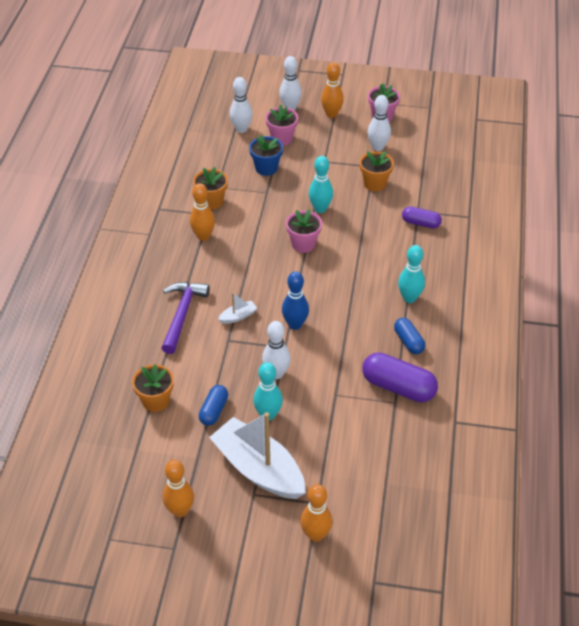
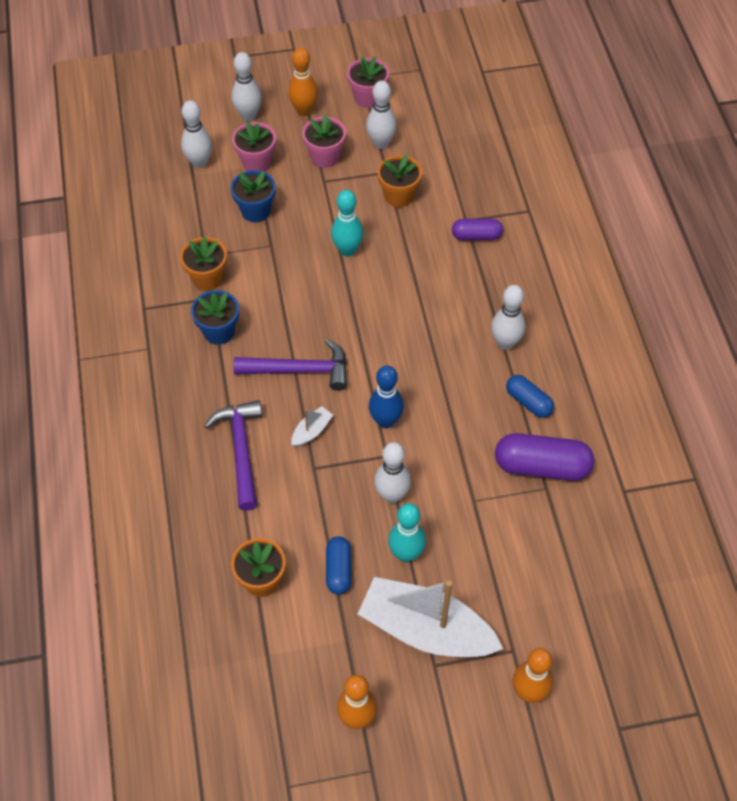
camera: 20 degrees left, 10 degrees up
(203, 236) = (219, 331): orange bowling pin -> blue flower pot
(249, 275) = (300, 370): none -> purple hammer
(303, 244) = (348, 306): pink flower pot -> pink flower pot (325, 157)
(409, 298) = (505, 343): turquoise bowling pin -> white bowling pin

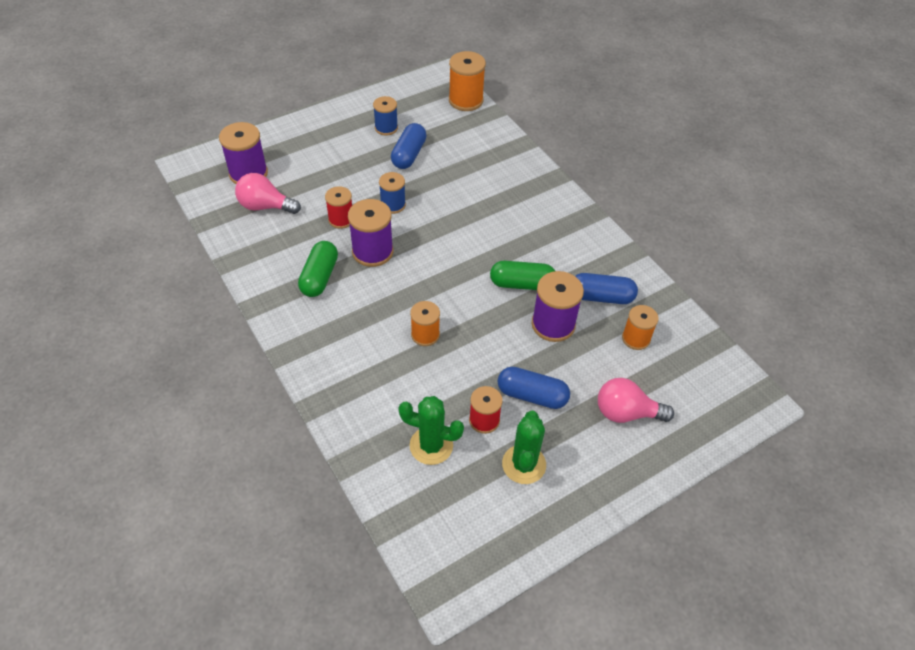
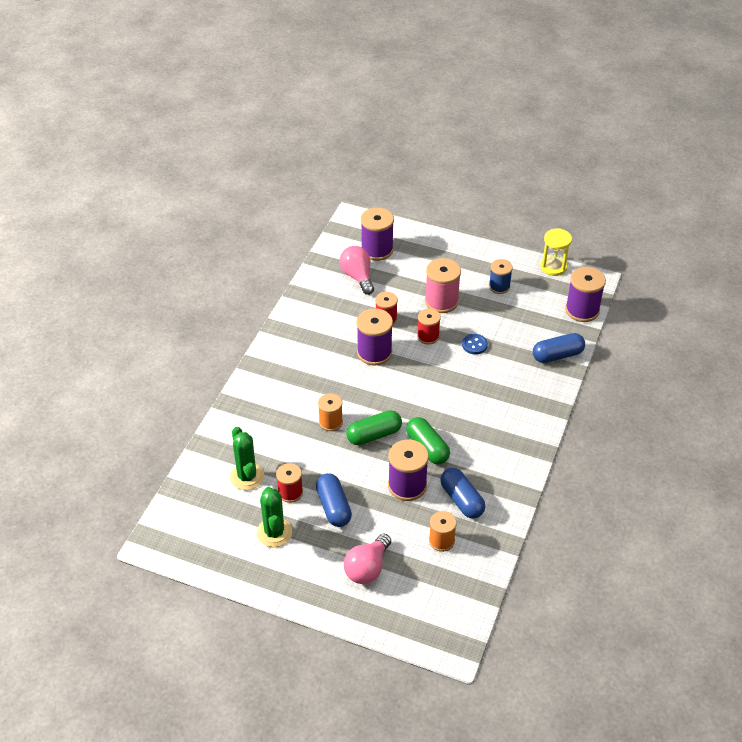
camera: 55 degrees right, 5 degrees down
(319, 277) = (326, 341): green capsule -> green capsule (374, 435)
(362, 171) = (441, 301): none -> pink spool
(393, 205) = (428, 336): blue spool -> red spool
(401, 86) = (553, 267): none -> yellow hourglass
(409, 155) = (486, 314): blue capsule -> blue capsule (557, 355)
(435, 182) = (474, 345): none -> blue button
(466, 100) = (582, 310): orange spool -> purple spool
(524, 464) = (274, 532): green cactus -> green cactus turned 75 degrees counterclockwise
(626, 413) = (367, 568): pink light bulb -> pink light bulb turned 120 degrees counterclockwise

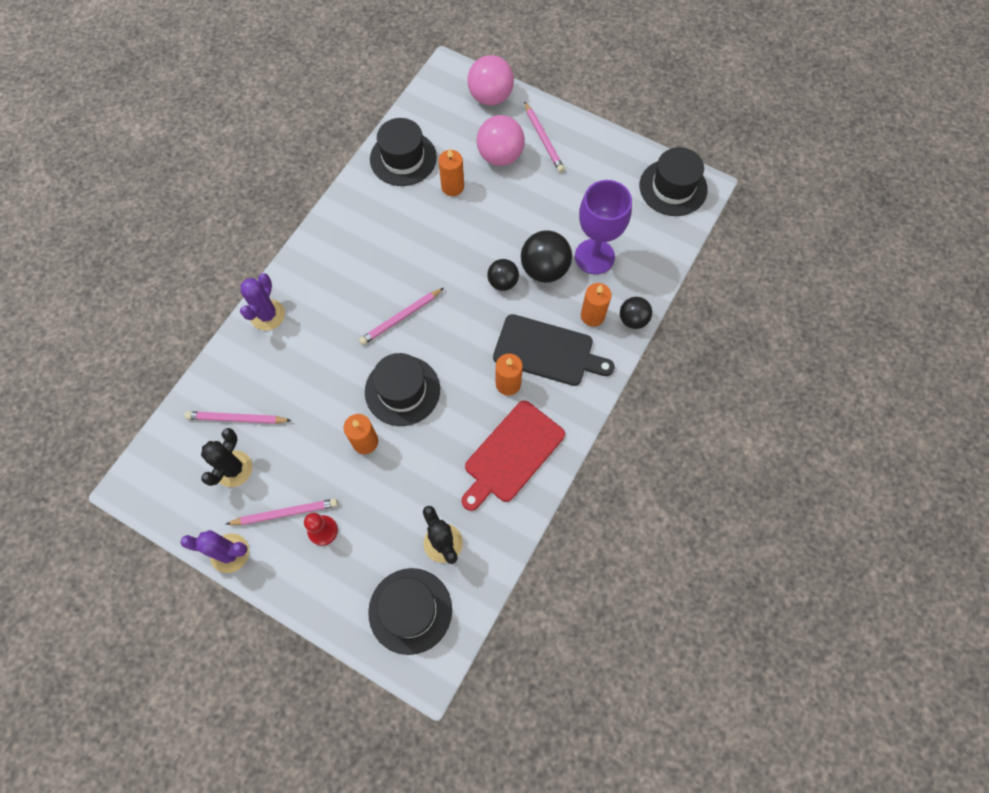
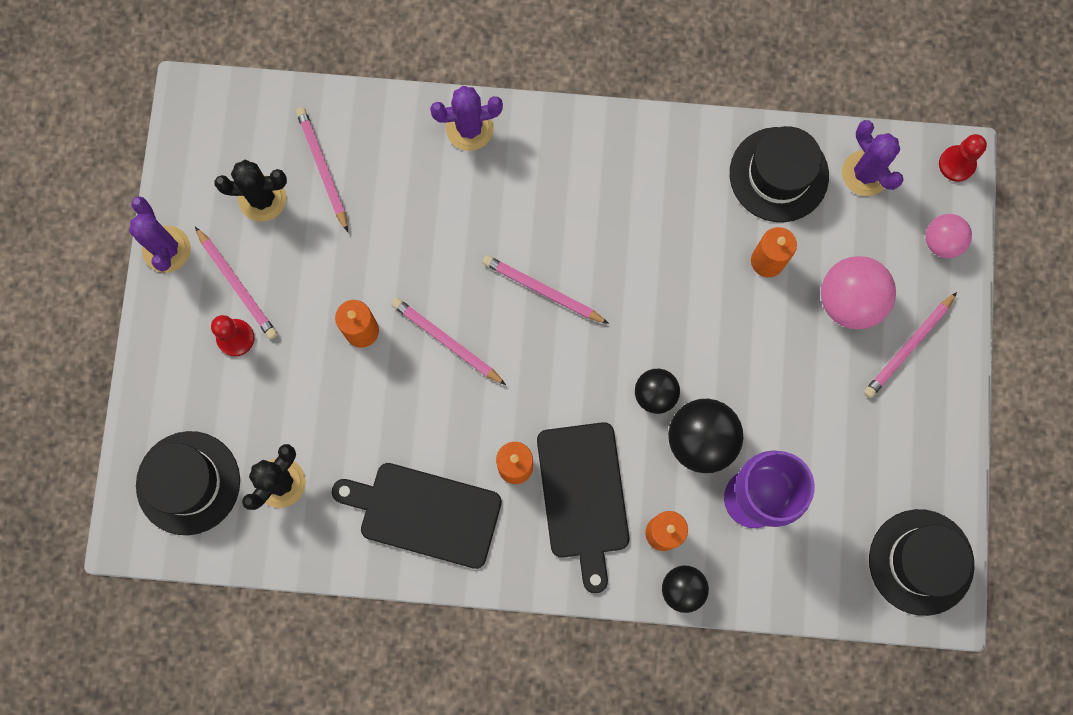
camera: 65 degrees right, 10 degrees up
(402, 390) = (446, 341): black hat -> pink pencil
(428, 116) = (865, 173): none -> purple cactus
(449, 70) = (956, 164): none -> red pawn
(490, 97) = (941, 242): pink ball -> pink ball, size x0.62
(512, 454) = (424, 514): red cutting board -> black cutting board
* * *
Exercise goal:
Nothing outside the stretch above, from the line with "(409, 155) = (486, 314): blue" through the line with "(449, 70) = (956, 164): none -> red pawn", is set down. Transcribe that stretch exactly, ends included, but not its pictures.

Response below:
(409, 155) = (486, 314): blue capsule -> blue capsule (557, 355)
(435, 182) = (474, 345): none -> blue button
(466, 100) = (582, 310): orange spool -> purple spool
(524, 464) = (274, 532): green cactus -> green cactus turned 75 degrees counterclockwise
(626, 413) = (367, 568): pink light bulb -> pink light bulb turned 120 degrees counterclockwise

camera: 65 degrees right, 10 degrees up
(402, 390) = (446, 341): black hat -> pink pencil
(428, 116) = (865, 173): none -> purple cactus
(449, 70) = (956, 164): none -> red pawn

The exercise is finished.